_Exercise aim_
Count the lines in the records below that contain the string "kern", treating uppercase and lowercase letters as different, and reply with the number alone.

## BEGIN Given records

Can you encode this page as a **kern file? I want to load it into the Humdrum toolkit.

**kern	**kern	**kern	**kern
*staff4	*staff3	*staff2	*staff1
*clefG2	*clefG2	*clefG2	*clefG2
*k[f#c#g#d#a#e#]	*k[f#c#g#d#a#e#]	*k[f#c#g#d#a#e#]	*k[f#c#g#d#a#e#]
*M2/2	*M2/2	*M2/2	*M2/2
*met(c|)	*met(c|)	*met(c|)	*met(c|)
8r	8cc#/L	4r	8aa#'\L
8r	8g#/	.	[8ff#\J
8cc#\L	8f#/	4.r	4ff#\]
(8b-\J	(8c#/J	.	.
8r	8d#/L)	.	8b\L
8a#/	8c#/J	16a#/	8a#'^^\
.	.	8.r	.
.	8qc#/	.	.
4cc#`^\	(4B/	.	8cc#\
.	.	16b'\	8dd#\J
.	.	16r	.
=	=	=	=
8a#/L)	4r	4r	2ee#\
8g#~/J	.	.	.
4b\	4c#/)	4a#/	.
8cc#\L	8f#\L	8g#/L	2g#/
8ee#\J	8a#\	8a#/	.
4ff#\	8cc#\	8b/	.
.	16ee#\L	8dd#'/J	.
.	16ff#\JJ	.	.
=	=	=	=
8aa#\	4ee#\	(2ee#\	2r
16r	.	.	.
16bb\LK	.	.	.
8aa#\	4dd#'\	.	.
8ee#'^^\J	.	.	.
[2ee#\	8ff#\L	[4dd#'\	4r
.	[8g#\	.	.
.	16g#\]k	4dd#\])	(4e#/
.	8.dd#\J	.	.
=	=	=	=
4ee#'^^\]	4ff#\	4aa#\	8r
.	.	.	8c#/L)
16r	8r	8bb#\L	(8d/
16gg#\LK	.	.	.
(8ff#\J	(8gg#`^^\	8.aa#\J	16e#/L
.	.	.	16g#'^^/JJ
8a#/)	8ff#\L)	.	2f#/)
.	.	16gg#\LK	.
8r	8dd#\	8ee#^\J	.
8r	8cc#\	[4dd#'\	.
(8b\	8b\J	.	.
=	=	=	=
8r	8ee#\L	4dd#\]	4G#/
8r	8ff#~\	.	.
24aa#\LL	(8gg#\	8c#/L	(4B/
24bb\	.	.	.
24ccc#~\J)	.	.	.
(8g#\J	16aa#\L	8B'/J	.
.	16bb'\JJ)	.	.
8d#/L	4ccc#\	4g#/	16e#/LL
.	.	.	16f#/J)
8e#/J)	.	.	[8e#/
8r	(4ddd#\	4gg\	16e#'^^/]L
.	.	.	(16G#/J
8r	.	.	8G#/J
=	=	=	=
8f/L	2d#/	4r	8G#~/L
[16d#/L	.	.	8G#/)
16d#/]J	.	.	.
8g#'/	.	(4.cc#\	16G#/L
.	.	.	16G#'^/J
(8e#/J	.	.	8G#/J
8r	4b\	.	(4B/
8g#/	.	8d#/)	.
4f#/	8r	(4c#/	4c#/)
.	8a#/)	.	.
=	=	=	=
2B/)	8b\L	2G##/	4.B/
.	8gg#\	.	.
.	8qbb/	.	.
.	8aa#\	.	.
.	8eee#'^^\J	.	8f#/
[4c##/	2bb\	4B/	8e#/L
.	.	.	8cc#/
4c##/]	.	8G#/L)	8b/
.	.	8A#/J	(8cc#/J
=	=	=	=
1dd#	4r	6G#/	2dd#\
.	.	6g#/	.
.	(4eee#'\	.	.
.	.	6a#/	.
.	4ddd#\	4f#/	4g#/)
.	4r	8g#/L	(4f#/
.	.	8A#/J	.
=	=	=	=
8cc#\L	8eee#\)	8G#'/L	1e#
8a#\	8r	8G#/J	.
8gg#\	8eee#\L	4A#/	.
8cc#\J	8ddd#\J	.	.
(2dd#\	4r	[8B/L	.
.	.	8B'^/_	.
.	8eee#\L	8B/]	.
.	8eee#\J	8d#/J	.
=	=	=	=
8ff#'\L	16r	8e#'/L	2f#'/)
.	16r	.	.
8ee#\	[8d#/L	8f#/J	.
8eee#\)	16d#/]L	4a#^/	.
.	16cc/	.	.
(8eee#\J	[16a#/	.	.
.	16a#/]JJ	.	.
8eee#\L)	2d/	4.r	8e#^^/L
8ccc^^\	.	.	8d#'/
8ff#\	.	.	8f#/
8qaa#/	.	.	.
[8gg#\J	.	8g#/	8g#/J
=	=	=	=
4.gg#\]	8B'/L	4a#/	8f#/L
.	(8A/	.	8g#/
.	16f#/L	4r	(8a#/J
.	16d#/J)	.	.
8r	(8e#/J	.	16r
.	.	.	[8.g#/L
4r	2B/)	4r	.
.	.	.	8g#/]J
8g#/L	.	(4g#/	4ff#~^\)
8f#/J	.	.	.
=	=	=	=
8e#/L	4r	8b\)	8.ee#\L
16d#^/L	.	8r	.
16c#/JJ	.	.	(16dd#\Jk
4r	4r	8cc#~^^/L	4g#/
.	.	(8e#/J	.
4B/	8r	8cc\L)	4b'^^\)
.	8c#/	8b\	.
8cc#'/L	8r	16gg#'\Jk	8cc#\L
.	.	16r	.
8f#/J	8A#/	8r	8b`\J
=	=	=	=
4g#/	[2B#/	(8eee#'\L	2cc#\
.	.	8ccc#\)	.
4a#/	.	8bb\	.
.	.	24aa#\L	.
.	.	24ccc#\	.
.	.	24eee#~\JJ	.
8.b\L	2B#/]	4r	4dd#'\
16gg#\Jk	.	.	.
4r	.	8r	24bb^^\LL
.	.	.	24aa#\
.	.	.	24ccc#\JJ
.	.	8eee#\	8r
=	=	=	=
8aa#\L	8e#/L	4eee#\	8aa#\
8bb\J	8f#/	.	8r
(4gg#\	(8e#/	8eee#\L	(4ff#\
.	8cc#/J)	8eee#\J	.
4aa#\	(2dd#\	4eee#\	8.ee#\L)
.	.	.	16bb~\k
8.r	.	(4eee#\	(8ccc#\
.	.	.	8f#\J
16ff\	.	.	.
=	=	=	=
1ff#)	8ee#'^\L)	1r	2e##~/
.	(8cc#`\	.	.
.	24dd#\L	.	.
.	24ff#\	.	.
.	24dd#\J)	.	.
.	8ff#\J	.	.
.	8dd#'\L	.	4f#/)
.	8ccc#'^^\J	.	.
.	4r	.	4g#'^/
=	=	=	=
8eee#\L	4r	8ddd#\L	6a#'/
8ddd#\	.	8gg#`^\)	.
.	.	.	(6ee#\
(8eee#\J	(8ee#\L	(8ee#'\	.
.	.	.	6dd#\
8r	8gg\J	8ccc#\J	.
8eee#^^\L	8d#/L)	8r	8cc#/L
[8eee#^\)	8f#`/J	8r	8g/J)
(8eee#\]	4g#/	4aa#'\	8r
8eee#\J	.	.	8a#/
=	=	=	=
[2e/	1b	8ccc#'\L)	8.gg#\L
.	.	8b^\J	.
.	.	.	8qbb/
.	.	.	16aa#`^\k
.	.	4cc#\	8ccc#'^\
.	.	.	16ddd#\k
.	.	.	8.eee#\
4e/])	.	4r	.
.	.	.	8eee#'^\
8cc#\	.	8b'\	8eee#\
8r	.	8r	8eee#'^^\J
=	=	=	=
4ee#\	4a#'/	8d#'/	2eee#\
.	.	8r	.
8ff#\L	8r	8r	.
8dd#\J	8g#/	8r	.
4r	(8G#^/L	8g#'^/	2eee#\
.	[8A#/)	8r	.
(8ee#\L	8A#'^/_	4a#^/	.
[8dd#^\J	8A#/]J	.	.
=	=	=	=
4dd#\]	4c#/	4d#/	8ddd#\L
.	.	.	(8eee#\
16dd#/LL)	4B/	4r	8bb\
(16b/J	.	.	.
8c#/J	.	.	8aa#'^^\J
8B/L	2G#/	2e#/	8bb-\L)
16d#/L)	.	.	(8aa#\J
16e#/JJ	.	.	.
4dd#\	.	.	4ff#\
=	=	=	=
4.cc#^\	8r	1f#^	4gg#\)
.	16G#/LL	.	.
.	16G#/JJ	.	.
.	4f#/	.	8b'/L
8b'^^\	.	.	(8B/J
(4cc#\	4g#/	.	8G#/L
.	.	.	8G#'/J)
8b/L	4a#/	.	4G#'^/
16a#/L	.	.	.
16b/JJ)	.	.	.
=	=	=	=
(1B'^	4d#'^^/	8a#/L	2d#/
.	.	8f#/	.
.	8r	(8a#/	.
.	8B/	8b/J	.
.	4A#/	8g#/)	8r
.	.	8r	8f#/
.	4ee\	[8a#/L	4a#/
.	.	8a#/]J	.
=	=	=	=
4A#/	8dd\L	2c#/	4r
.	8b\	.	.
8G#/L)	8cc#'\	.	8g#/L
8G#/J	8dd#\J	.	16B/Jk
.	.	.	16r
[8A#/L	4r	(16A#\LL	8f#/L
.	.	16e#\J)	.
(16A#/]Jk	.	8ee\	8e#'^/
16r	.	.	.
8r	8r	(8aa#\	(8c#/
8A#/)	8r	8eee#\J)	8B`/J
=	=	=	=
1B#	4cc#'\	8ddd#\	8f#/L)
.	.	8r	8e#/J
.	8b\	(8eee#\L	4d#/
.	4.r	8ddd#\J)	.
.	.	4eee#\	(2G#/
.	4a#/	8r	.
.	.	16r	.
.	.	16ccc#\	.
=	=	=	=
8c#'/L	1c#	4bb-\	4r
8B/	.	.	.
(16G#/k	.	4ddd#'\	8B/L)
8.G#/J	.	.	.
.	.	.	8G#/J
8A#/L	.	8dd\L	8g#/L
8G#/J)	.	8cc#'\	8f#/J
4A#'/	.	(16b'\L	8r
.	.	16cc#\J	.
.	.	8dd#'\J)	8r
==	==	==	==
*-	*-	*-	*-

## END Given records

_Output for this task_
2